WHAT THE EXERCISE ASKS:
Say how many lines of these entries include the word "diode", and answer with the number alone.

DATA SECTION:
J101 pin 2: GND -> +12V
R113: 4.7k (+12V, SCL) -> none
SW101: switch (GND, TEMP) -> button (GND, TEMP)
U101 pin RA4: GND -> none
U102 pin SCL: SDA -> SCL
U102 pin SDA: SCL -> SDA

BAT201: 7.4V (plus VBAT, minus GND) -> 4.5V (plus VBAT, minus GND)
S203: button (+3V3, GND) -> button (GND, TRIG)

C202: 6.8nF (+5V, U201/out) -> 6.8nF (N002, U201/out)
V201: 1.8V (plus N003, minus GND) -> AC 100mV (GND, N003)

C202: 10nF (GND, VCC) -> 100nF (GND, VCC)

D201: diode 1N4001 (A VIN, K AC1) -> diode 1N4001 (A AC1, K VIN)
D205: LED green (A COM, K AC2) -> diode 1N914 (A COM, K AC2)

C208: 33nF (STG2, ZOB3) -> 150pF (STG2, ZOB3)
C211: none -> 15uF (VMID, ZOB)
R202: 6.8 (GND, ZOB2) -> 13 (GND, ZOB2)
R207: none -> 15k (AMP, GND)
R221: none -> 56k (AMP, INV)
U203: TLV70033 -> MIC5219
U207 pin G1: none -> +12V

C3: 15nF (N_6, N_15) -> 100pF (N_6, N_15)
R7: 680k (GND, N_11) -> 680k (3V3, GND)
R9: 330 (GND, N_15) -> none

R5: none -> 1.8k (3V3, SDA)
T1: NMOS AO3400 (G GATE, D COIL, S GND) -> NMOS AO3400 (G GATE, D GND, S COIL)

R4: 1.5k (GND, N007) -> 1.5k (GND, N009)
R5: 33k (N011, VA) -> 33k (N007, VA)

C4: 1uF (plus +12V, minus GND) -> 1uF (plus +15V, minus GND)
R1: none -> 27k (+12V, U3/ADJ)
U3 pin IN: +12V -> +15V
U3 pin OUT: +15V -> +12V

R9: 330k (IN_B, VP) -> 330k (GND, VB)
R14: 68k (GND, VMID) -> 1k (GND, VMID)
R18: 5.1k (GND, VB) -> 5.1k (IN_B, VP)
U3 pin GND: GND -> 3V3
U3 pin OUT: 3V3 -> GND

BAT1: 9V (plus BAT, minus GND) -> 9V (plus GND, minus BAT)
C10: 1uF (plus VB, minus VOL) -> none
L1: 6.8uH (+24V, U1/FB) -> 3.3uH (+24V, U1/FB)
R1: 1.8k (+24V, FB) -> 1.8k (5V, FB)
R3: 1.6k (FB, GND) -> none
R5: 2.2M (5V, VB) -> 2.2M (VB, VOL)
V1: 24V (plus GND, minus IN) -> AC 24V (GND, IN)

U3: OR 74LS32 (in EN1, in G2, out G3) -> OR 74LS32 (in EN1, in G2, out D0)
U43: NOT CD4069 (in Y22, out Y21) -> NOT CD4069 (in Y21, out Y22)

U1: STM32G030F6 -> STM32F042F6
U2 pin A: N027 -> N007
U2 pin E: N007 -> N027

ANSWER SPACE:
2